• _Records for the exercise_
Segment Open

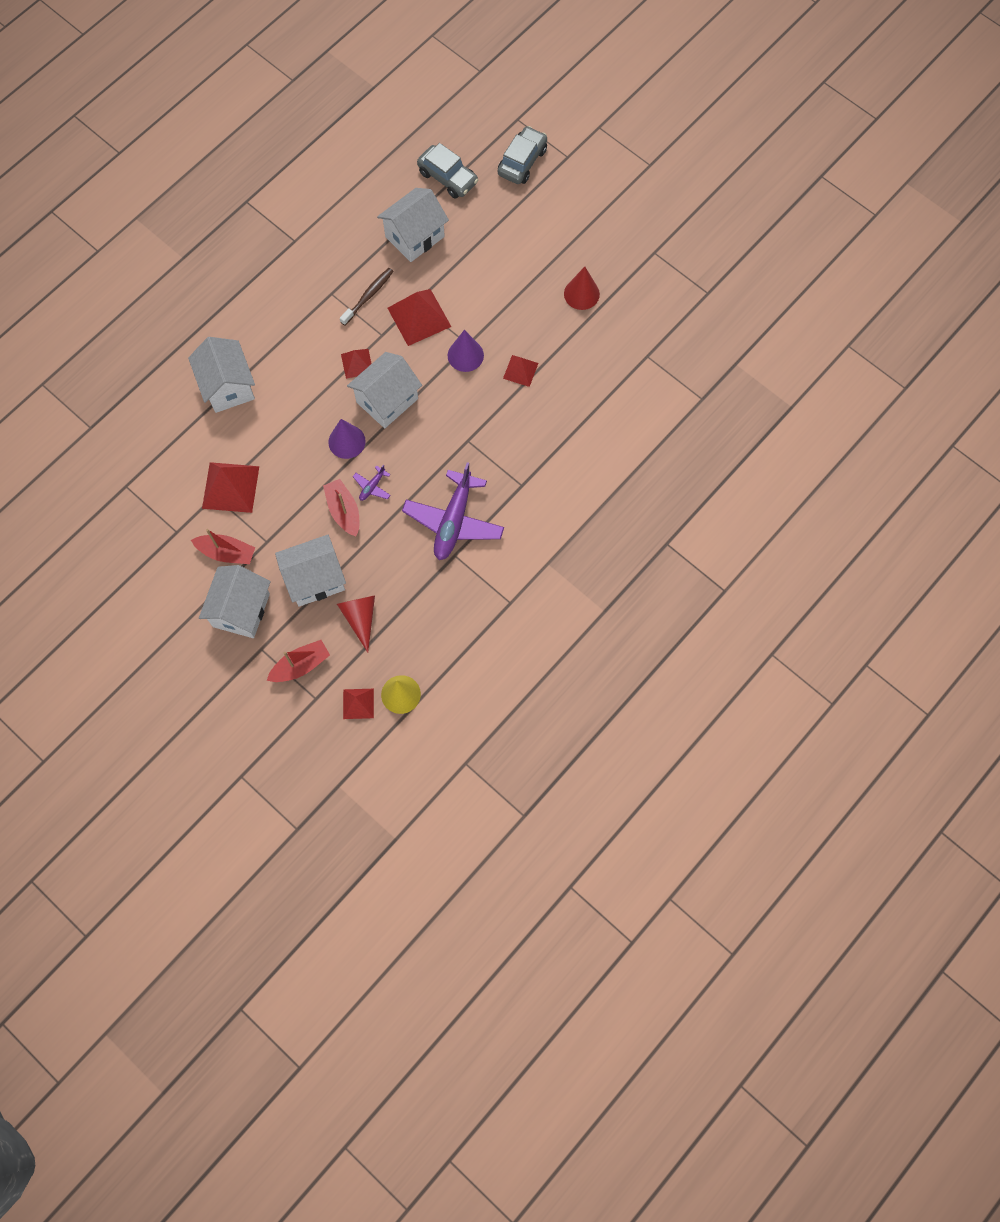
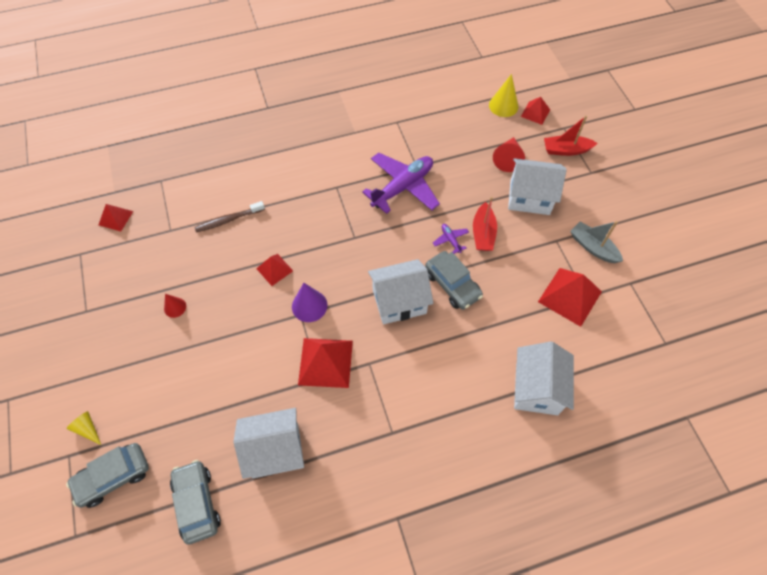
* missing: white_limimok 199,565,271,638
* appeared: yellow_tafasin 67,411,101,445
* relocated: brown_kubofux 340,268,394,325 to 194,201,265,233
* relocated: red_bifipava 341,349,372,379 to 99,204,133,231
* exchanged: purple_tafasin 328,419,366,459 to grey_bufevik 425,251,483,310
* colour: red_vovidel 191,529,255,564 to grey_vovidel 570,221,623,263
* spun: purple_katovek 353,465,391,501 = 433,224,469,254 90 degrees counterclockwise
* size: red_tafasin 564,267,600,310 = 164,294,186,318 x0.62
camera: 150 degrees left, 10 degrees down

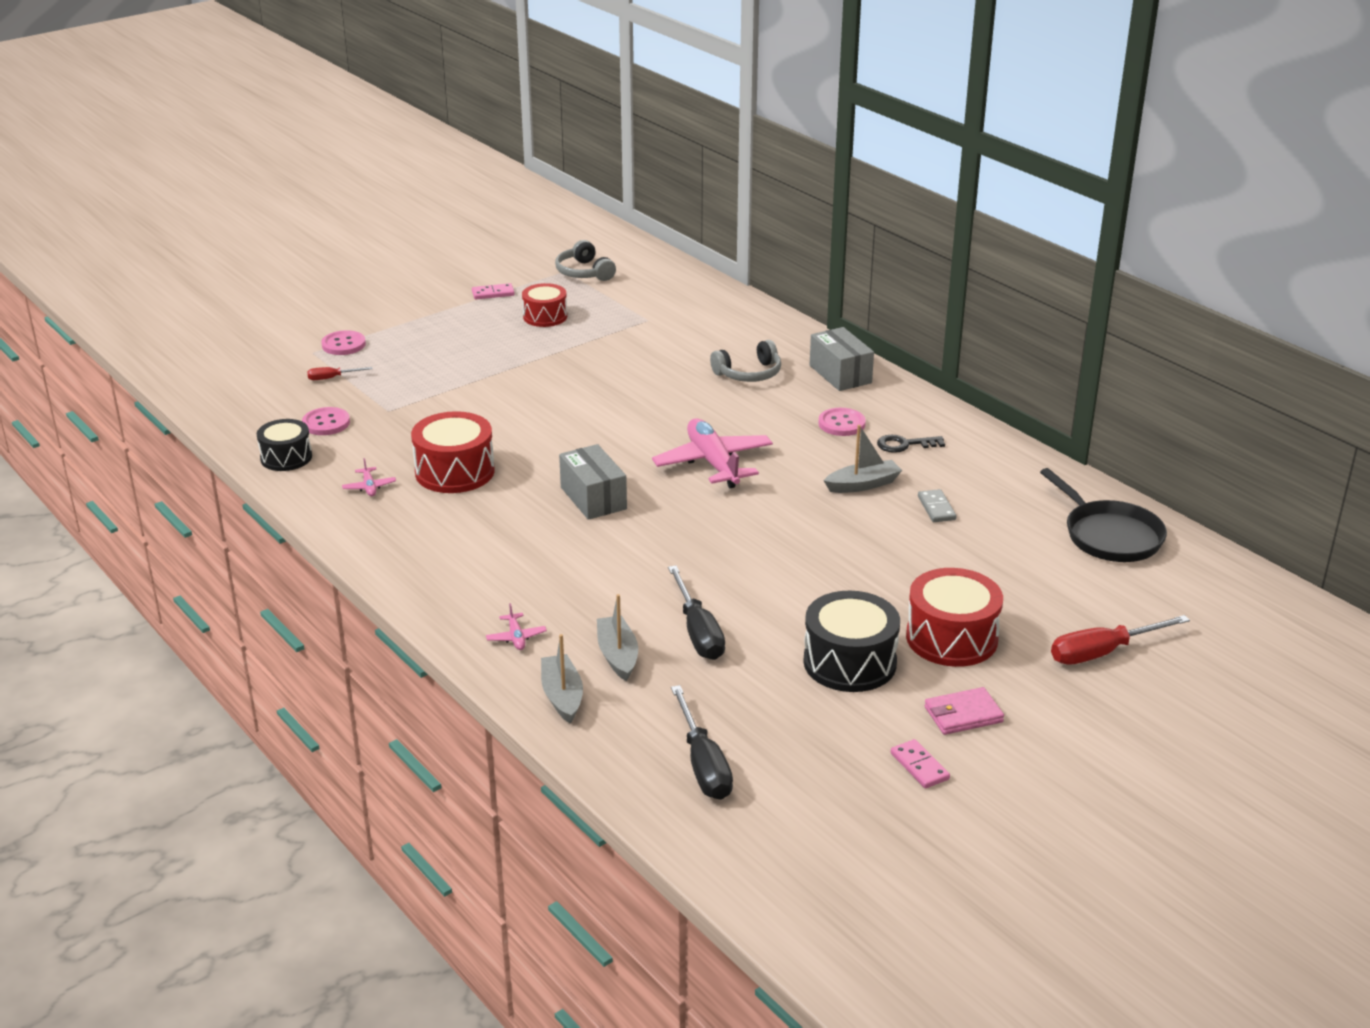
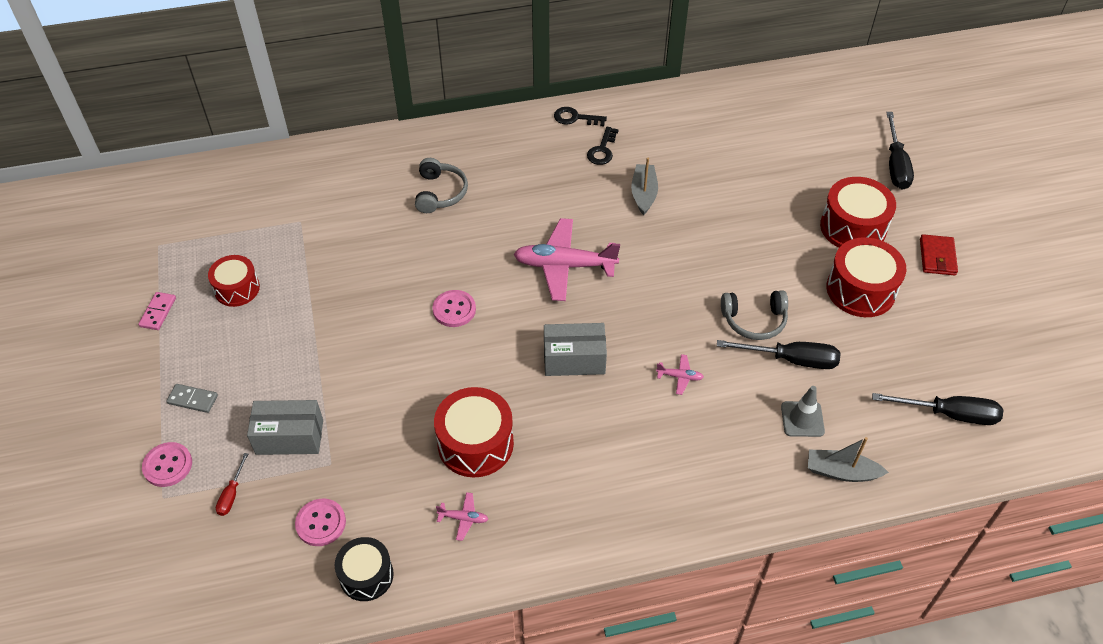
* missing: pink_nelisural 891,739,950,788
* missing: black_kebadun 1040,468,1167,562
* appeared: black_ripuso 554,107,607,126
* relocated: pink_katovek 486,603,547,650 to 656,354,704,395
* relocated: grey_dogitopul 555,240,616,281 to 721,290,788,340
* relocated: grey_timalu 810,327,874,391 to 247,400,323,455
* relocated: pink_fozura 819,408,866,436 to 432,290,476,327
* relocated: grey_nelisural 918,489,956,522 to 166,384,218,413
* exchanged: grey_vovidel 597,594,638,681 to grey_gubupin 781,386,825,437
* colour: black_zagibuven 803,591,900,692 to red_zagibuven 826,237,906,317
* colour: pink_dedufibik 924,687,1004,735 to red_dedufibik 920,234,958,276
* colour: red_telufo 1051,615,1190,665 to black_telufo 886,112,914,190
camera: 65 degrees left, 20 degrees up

Segment Closed
Segment Open

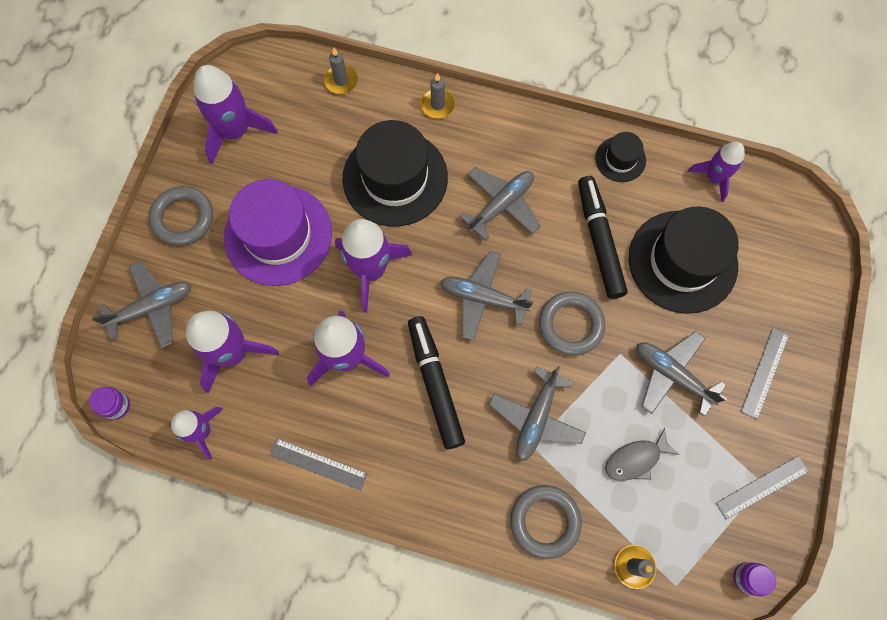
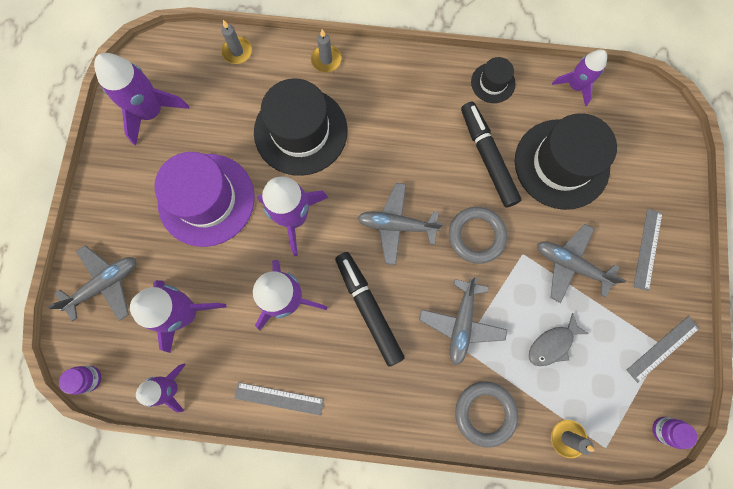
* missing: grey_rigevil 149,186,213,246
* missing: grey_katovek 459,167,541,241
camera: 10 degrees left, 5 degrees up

Segment Closed

Lines to set down from above: the line with "341,349,372,379 to 99,204,133,231", the line with "564,267,600,310 = 164,294,186,318 x0.62", and every line between, each exactly as written.

• _Task answer_
* relocated: red_bifipava 341,349,372,379 to 99,204,133,231
* exchanged: purple_tafasin 328,419,366,459 to grey_bufevik 425,251,483,310
* colour: red_vovidel 191,529,255,564 to grey_vovidel 570,221,623,263
* spun: purple_katovek 353,465,391,501 = 433,224,469,254 90 degrees counterclockwise
* size: red_tafasin 564,267,600,310 = 164,294,186,318 x0.62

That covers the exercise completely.